Image sequences with motion text
↓↓↓
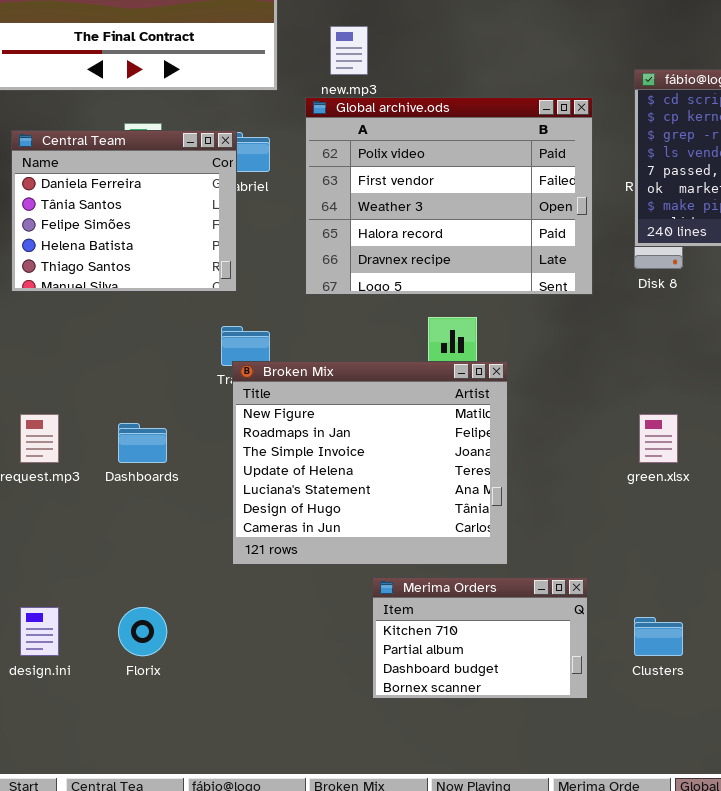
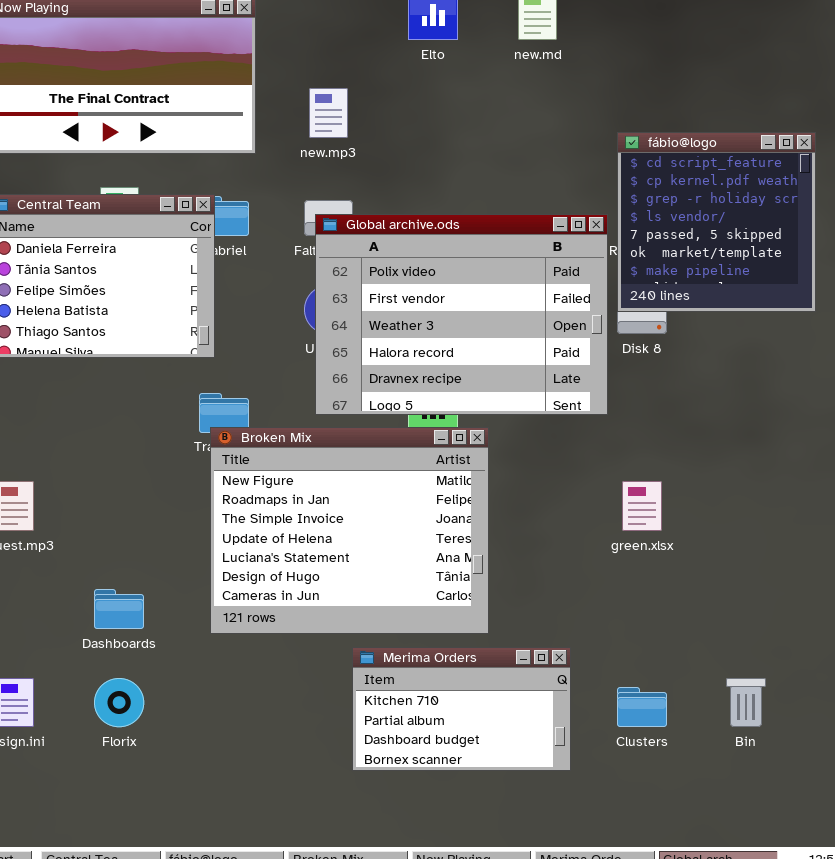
Global archive.ods: [305,97,593,295] -> [315,214,608,415], moved
Dashboards: [118,423,167,463] -> [94,589,144,629], moved

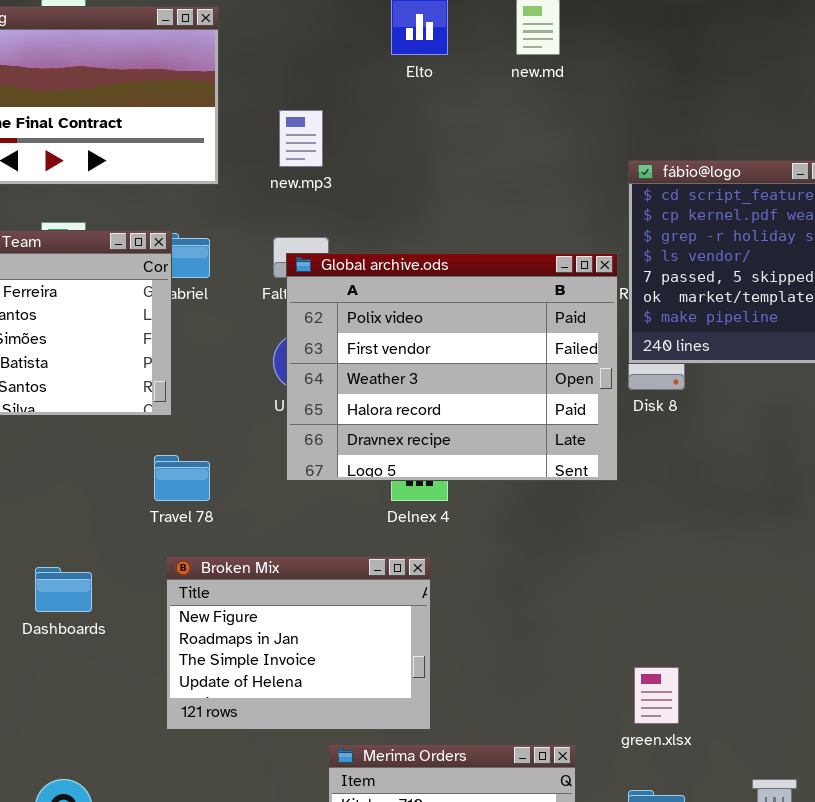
Broken Mix: [210,427,489,634] -> [166,556,431,730], resized
green.xlsx: [622,481,662,531] -> [634,667,679,724], moved
Dashboards: [94,589,144,629] -> [35,567,92,612], moved

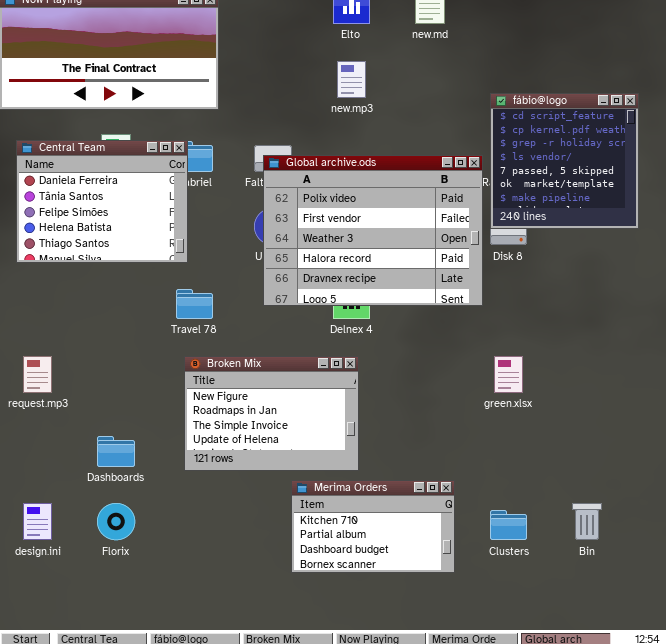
new.mp3: [279,110,323,167] -> [337,61,366,98], moved
Dashboards: [35,567,92,612] -> [97,436,135,467], moved
green.xlsx: [634,667,679,724] -> [494,356,523,393], moved

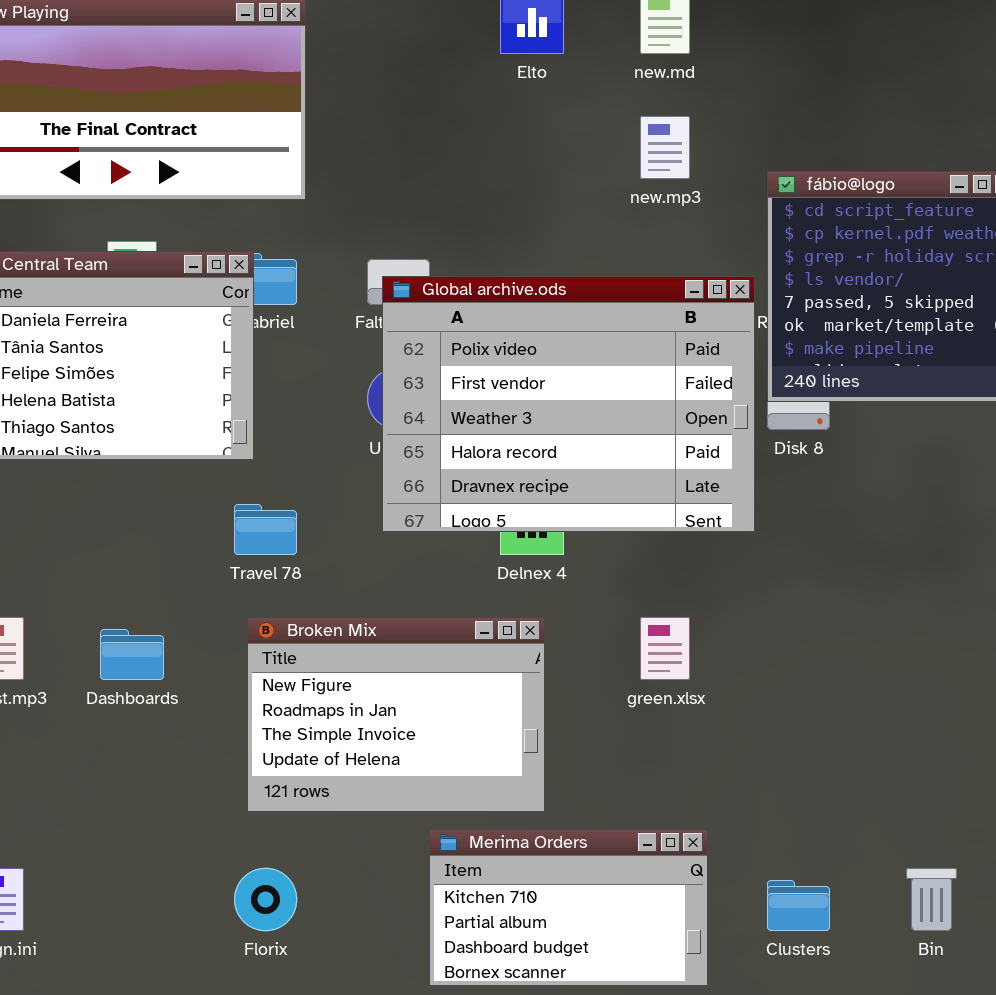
new.mp3: [337,61,366,98] -> [640,116,690,179], moved
green.xlsx: [494,356,523,393] -> [640,617,690,680], moved
Dashboards: [97,436,135,467] -> [100,629,164,680], moved
Florix: [97,503,135,540] -> [234,868,297,931], moved

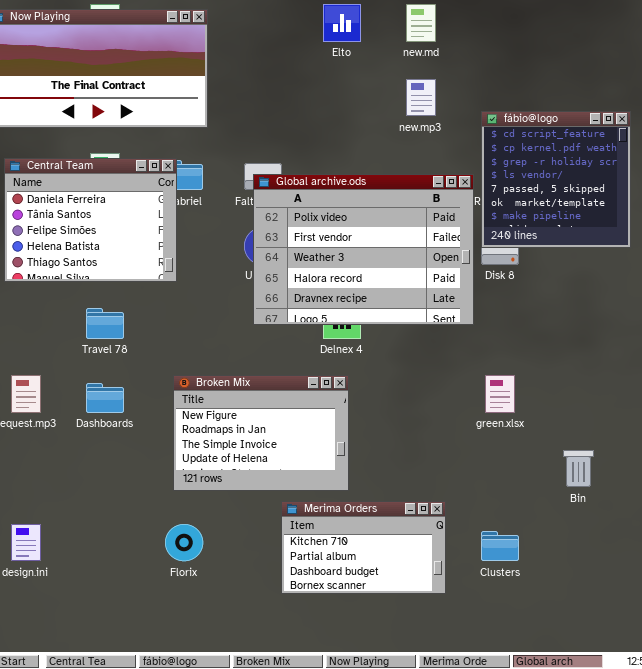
Travel 78: [234,504,297,555] -> [86,308,124,339], moved
green.xlsx: [640,617,690,680] -> [485,375,515,413], moved
Bin: [906,868,957,931] -> [563,450,594,487], moved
↑↑↑
What needs to be done —
Select and copy every line from the records that includes the word "green".

Result of the exercise —
green.xlsx: [622,481,662,531] -> [634,667,679,724], moved
green.xlsx: [634,667,679,724] -> [494,356,523,393], moved
green.xlsx: [494,356,523,393] -> [640,617,690,680], moved
green.xlsx: [640,617,690,680] -> [485,375,515,413], moved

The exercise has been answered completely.